===== THE DATA
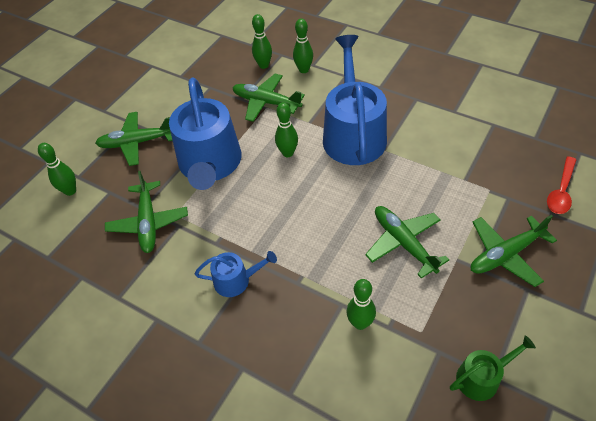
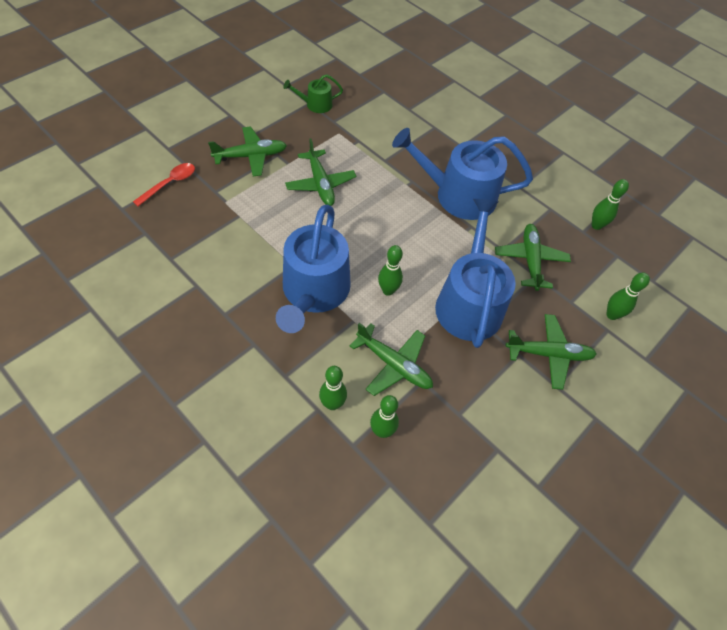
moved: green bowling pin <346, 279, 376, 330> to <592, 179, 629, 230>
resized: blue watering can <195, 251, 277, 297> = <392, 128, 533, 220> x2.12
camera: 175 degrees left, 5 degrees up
==========
Output the listing exactly, pictures excluded.

moved: green bowling pin <346, 279, 376, 330> to <592, 179, 629, 230>
resized: blue watering can <195, 251, 277, 297> = <392, 128, 533, 220> x2.12
camera: 175 degrees left, 5 degrees up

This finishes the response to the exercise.